◆ Goal of the exercise ◆
Reproduce word for word, from the entries below, the line with "(164, 229) = (286, 155): none -> pink brush", the line with "(614, 353) = (96, 575): none -> brown book", and every line between them, and nothing more.

◆ Exercise inputs ◆
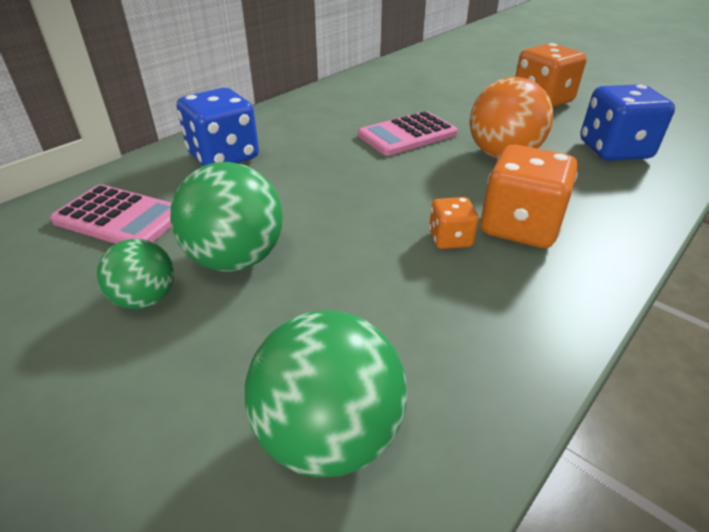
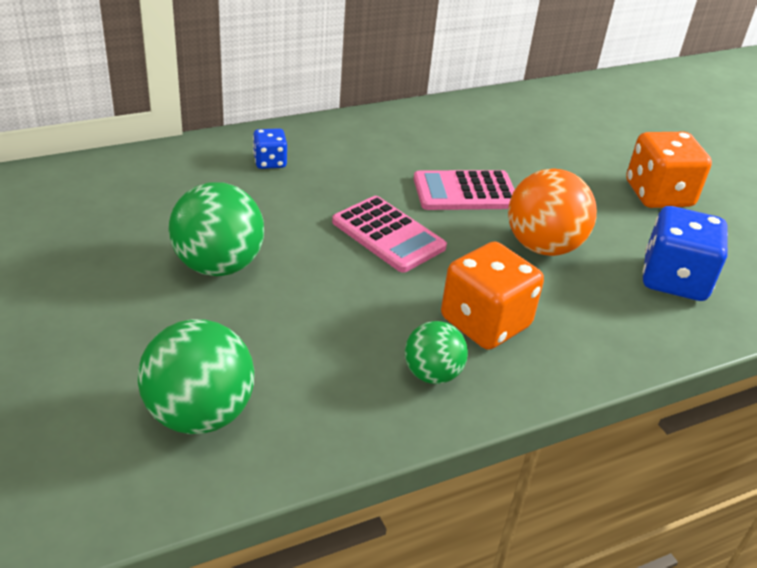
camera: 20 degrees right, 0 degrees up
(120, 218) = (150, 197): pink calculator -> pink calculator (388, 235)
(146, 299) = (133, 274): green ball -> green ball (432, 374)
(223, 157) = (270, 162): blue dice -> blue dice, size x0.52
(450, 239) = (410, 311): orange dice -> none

==

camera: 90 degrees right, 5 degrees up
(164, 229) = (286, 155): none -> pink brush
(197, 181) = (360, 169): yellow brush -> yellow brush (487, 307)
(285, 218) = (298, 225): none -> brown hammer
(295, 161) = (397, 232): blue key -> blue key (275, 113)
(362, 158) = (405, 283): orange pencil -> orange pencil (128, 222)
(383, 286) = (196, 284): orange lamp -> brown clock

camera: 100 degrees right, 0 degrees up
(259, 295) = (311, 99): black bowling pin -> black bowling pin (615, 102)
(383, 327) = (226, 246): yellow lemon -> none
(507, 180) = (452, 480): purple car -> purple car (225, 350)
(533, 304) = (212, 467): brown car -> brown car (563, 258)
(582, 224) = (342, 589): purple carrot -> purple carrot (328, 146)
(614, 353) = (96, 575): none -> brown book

◆ Response to this exercise ◆
(164, 229) = (286, 155): none -> pink brush
(197, 181) = (360, 169): yellow brush -> yellow brush (487, 307)
(285, 218) = (298, 225): none -> brown hammer
(295, 161) = (397, 232): blue key -> blue key (275, 113)
(362, 158) = (405, 283): orange pencil -> orange pencil (128, 222)
(383, 286) = (196, 284): orange lamp -> brown clock

camera: 100 degrees right, 0 degrees up
(259, 295) = (311, 99): black bowling pin -> black bowling pin (615, 102)
(383, 327) = (226, 246): yellow lemon -> none
(507, 180) = (452, 480): purple car -> purple car (225, 350)
(533, 304) = (212, 467): brown car -> brown car (563, 258)
(582, 224) = (342, 589): purple carrot -> purple carrot (328, 146)
(614, 353) = (96, 575): none -> brown book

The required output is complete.